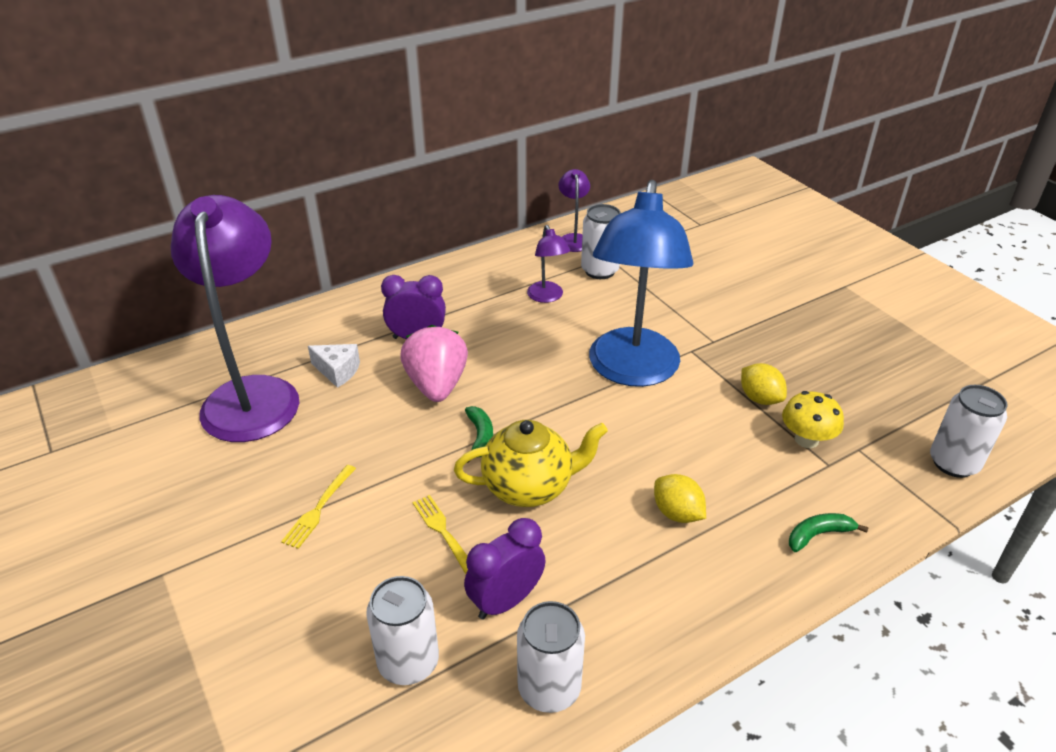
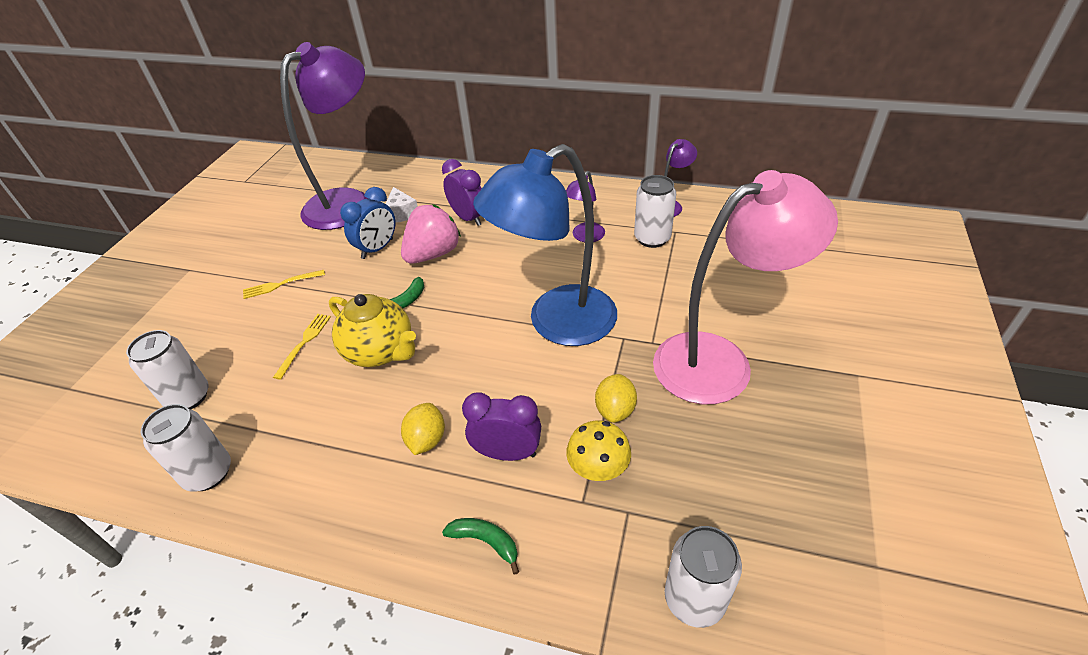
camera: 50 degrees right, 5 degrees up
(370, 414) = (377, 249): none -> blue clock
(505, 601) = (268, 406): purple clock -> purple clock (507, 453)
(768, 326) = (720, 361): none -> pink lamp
____
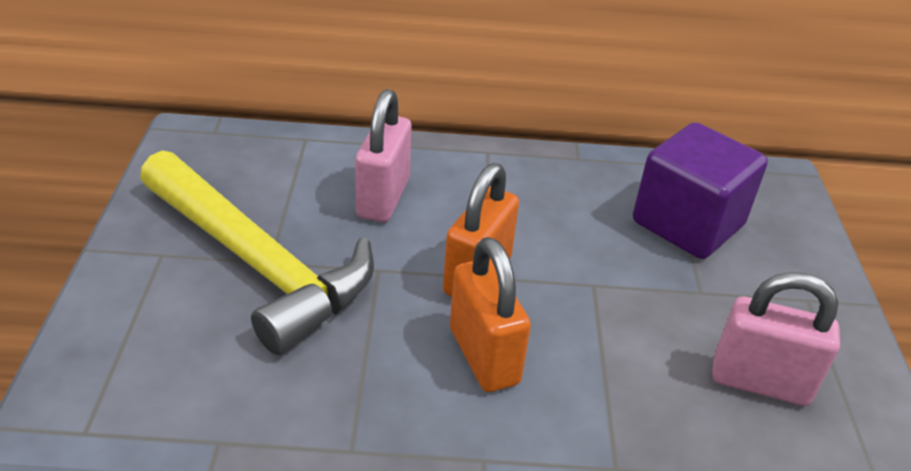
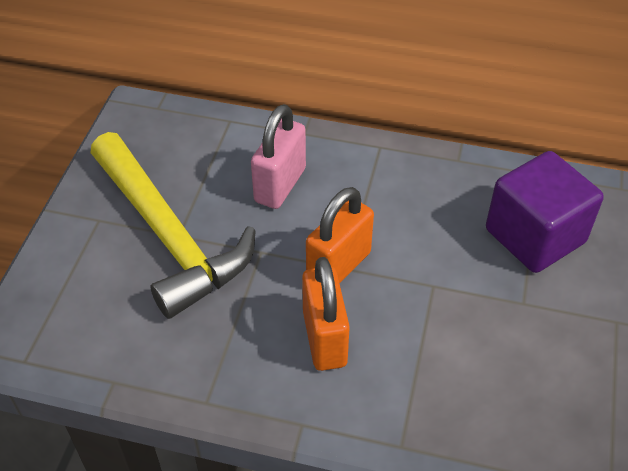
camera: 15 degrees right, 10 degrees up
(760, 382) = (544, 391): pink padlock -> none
____
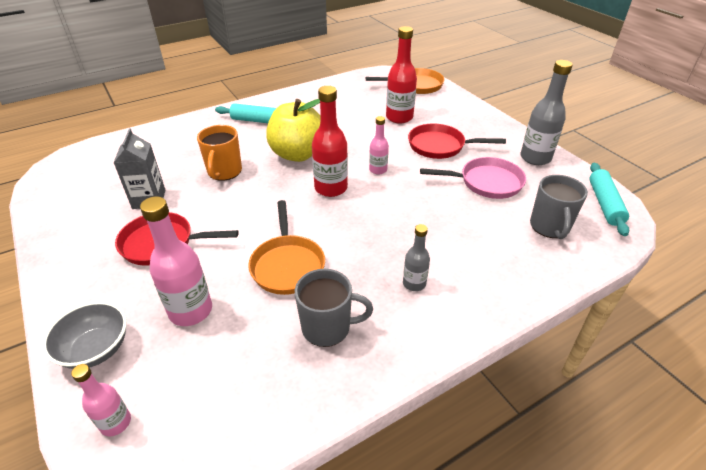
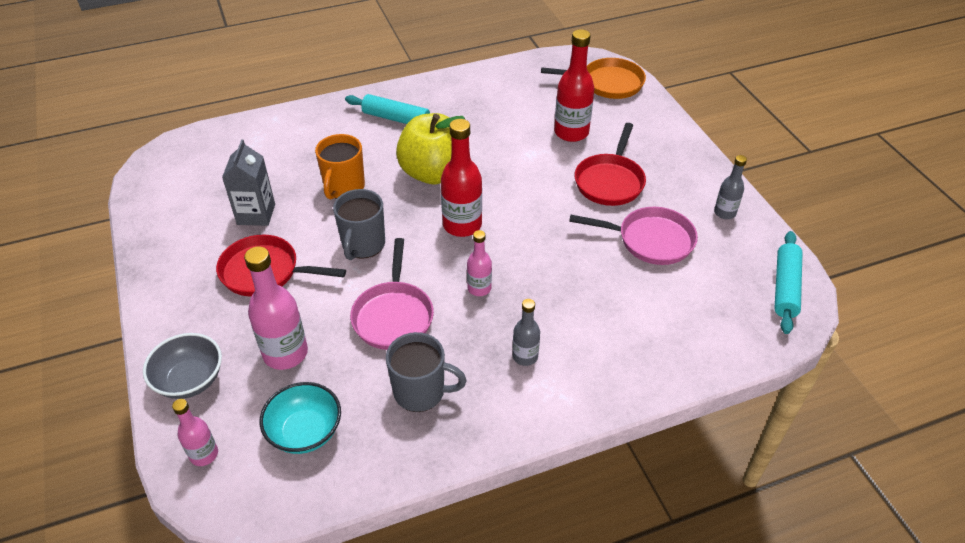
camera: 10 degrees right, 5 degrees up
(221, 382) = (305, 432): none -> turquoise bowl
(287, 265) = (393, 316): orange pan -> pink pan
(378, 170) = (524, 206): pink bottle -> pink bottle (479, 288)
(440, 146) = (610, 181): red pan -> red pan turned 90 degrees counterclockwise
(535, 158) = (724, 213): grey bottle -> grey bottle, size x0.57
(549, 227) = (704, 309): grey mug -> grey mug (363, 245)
____
DESCRIPTION OF THE TASK> Some lines in the records above contain "grey". Count them and give the number only.

ANSWER TO THIS EXERCISE> 2